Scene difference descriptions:
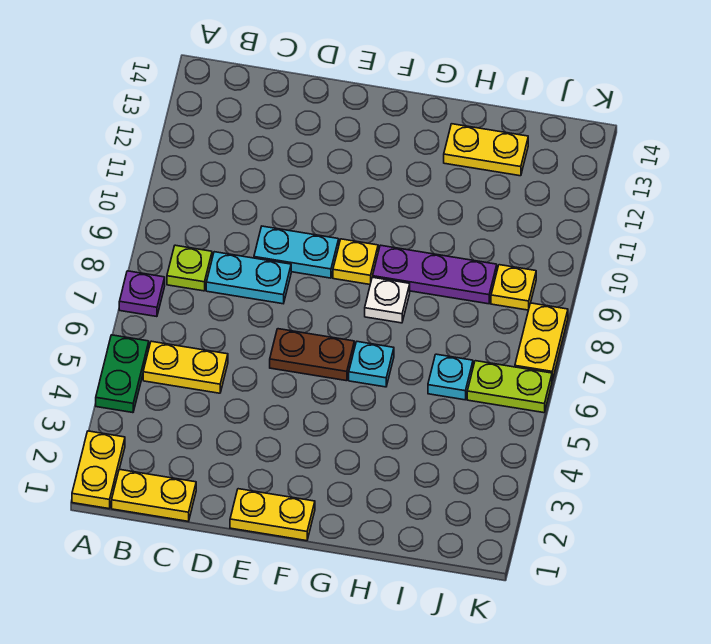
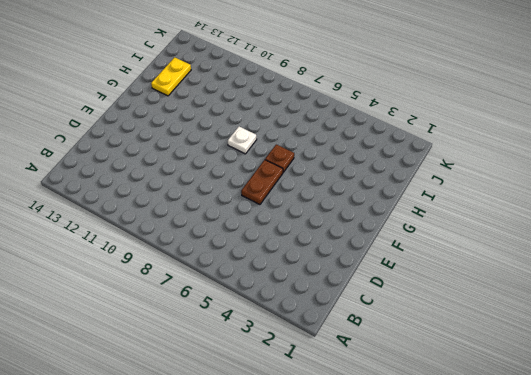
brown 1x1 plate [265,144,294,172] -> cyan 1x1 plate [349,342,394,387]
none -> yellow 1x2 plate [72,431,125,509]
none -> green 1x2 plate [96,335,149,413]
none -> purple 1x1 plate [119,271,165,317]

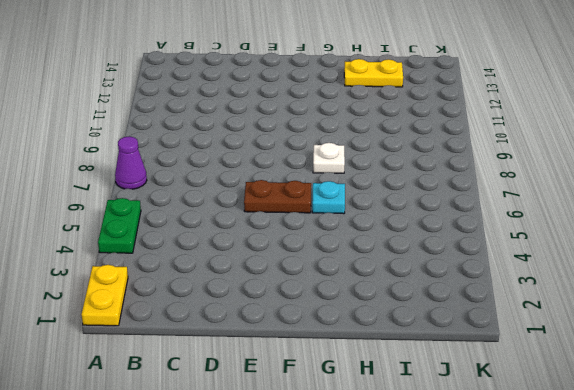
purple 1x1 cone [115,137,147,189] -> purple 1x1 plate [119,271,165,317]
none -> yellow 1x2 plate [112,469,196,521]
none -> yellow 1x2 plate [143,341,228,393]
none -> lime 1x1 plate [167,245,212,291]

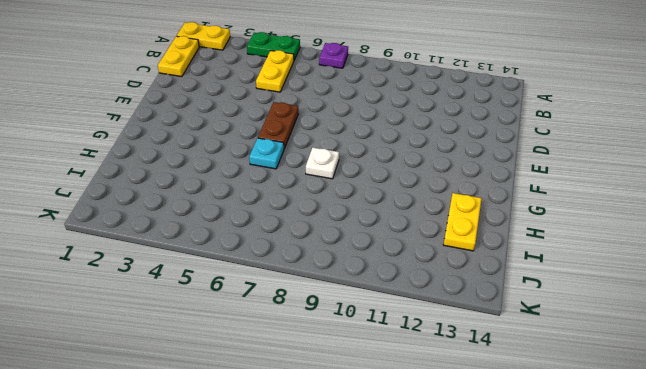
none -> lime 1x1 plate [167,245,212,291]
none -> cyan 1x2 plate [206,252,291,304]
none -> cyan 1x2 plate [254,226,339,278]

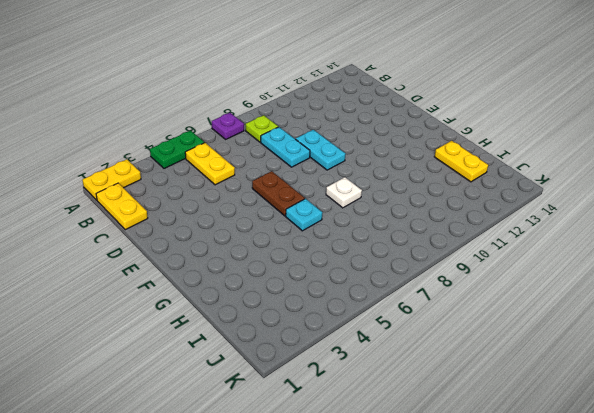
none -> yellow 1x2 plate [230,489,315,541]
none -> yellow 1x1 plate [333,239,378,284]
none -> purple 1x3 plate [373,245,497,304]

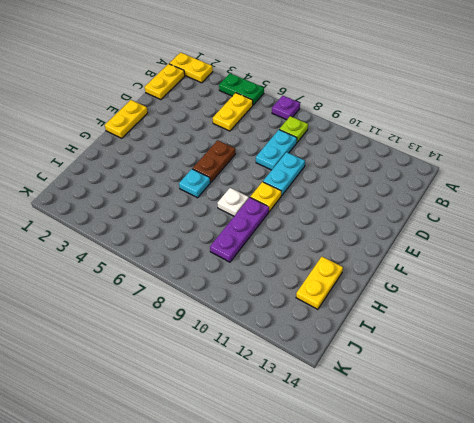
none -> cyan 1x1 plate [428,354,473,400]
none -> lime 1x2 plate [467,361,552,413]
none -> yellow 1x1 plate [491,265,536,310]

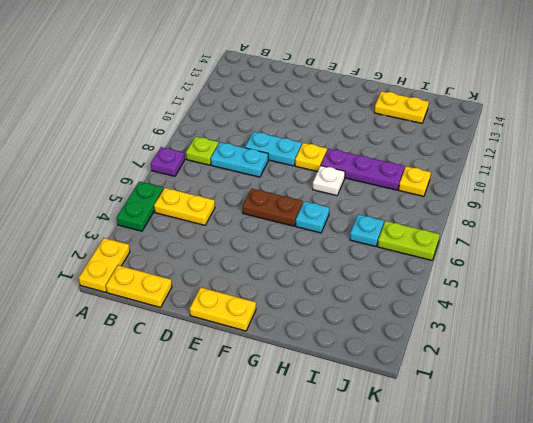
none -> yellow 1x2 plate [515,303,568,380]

# WORK INSTRUCTION
Every line in the data above that includes the word "yellow" should be copied.

# EXERCISE SOLUTION
none -> yellow 1x2 plate [72,431,125,509]
none -> yellow 1x2 plate [112,469,196,521]
none -> yellow 1x2 plate [143,341,228,393]
none -> yellow 1x2 plate [230,489,315,541]
none -> yellow 1x1 plate [333,239,378,284]
none -> yellow 1x1 plate [491,265,536,310]
none -> yellow 1x2 plate [515,303,568,380]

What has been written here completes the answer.